Your answer must be exactly the lines from the one containing "cyan ellipse: (41, 241)" through the end of the material, both ends included, without pictures.
[[ Records supplied open ]]
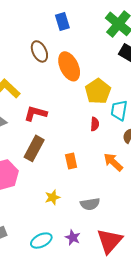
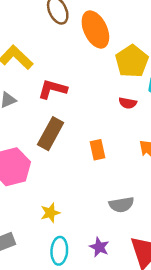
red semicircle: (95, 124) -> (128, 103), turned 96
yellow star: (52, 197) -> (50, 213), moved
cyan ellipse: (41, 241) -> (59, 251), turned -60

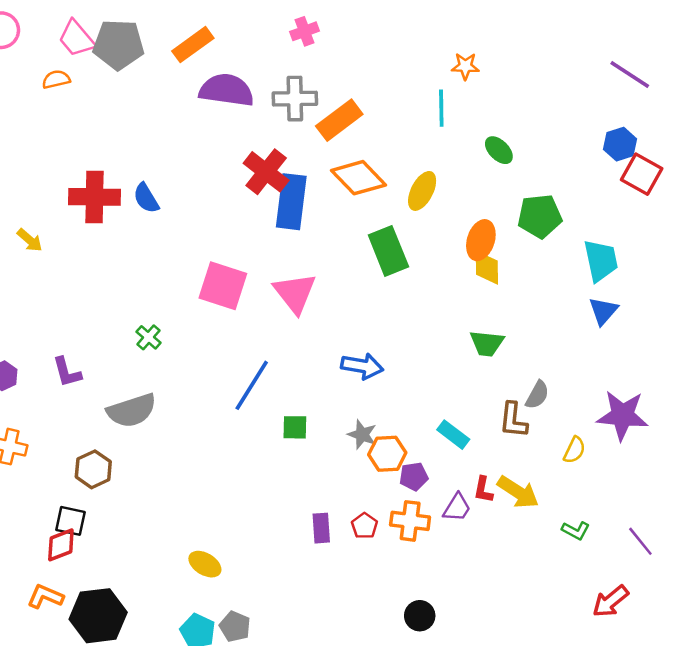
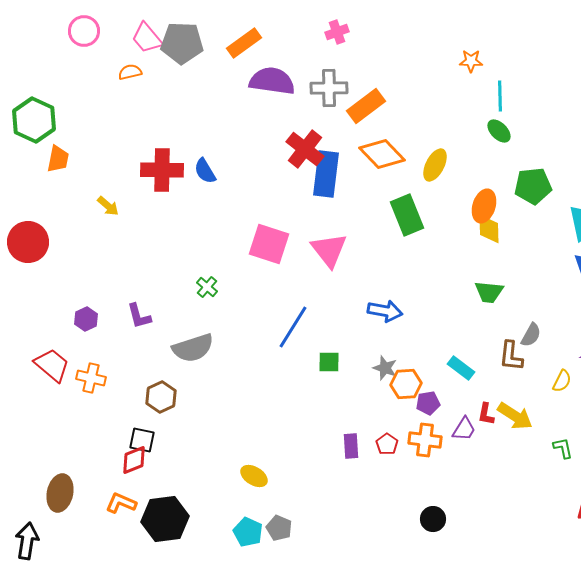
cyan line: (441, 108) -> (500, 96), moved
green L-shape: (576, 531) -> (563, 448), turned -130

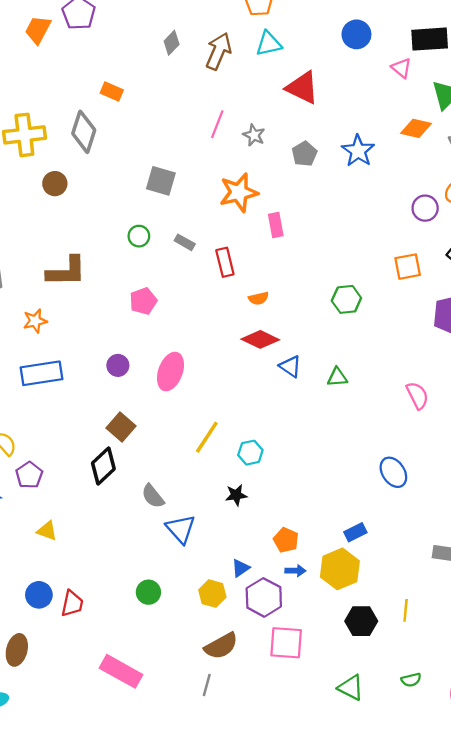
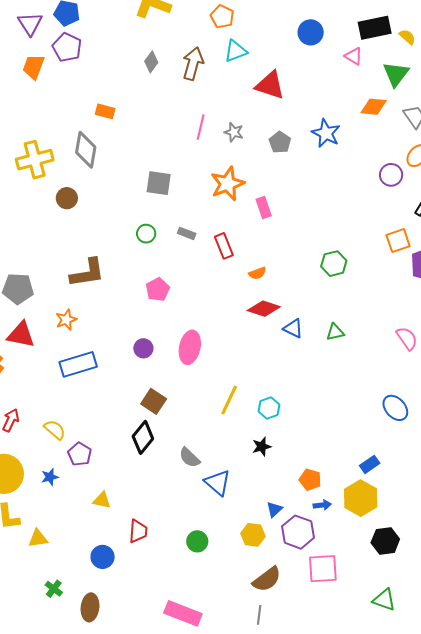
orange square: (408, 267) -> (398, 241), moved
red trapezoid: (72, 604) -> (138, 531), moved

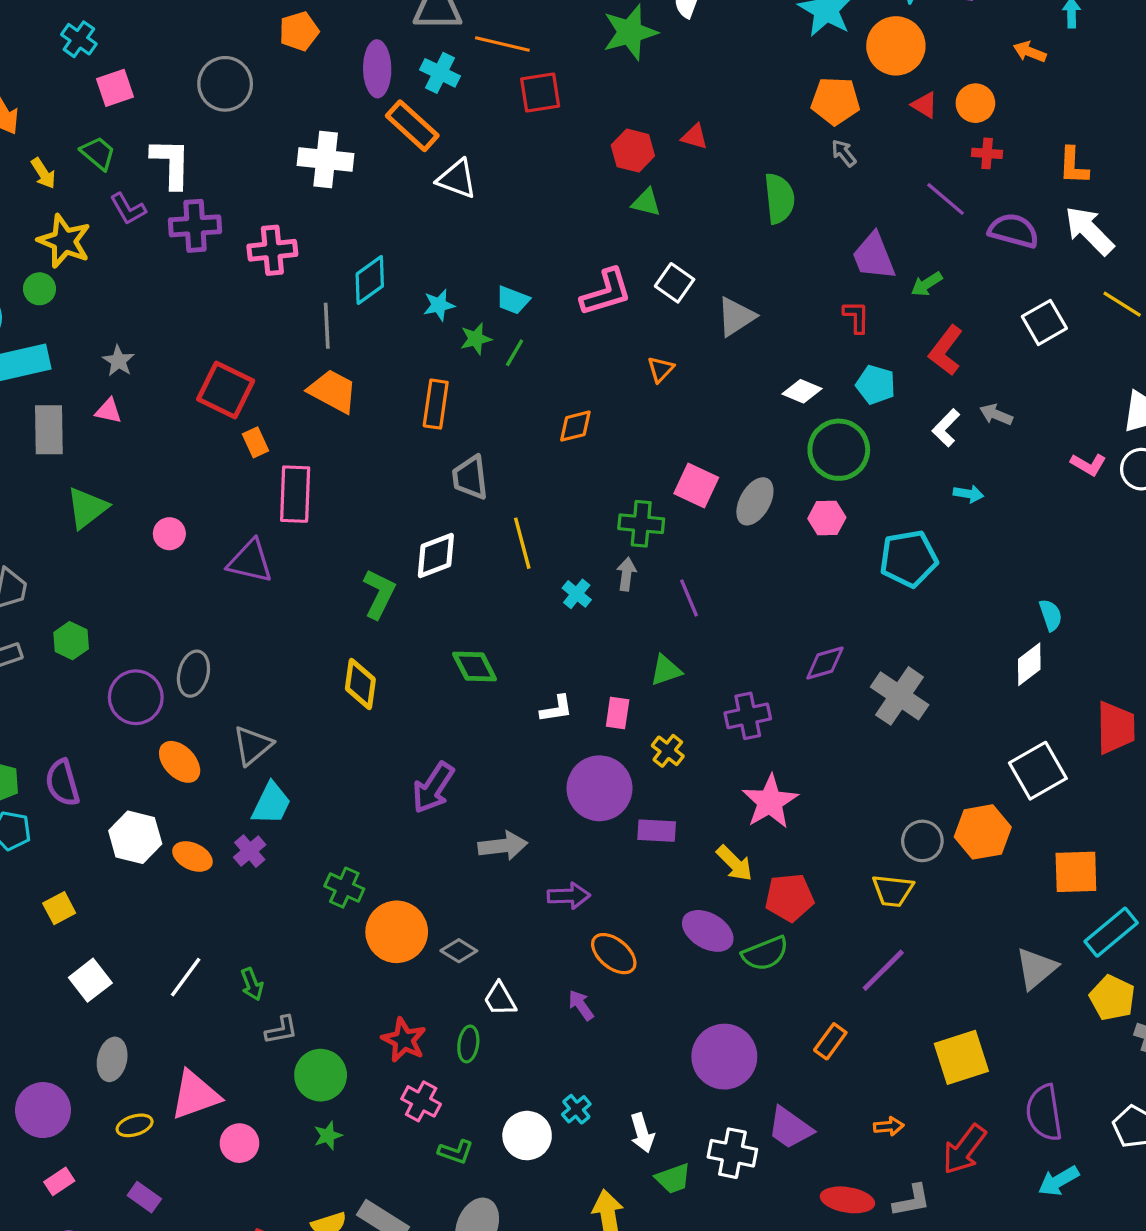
[[ Records supplied closed ]]
▸ **Written response**:
cyan ellipse: (41, 241) -> (59, 251), turned -60

cyan line: (441, 108) -> (500, 96), moved
green L-shape: (576, 531) -> (563, 448), turned -130

orange square: (408, 267) -> (398, 241), moved
red trapezoid: (72, 604) -> (138, 531), moved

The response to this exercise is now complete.